WORK INSTRUCTION – Return the data exactly, without pictures.

RAW DATA –
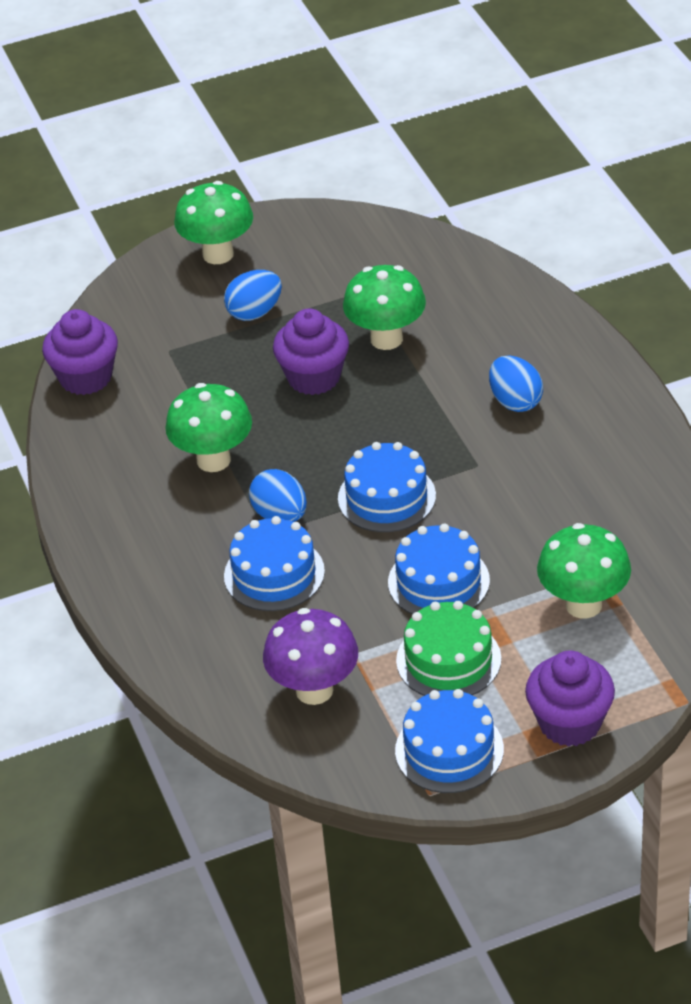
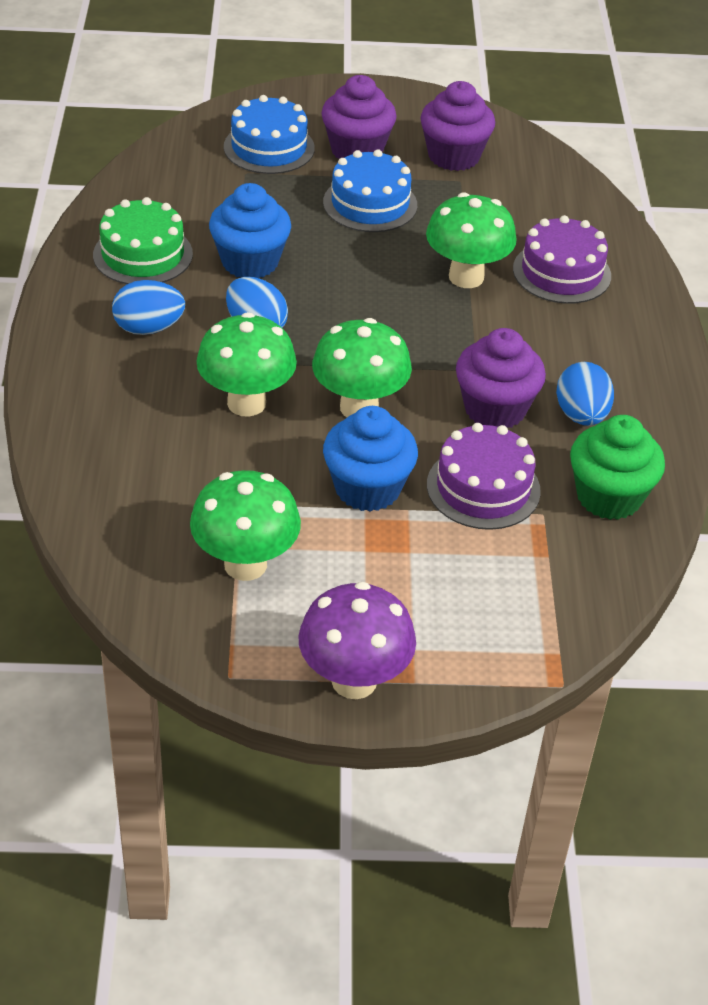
blue cake: 4 -> 2
blue cupcake: 0 -> 2
green cupcake: 0 -> 1
purple cake: 0 -> 2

SOLUTION –
blue cake: 4 -> 2
blue cupcake: 0 -> 2
green cupcake: 0 -> 1
purple cake: 0 -> 2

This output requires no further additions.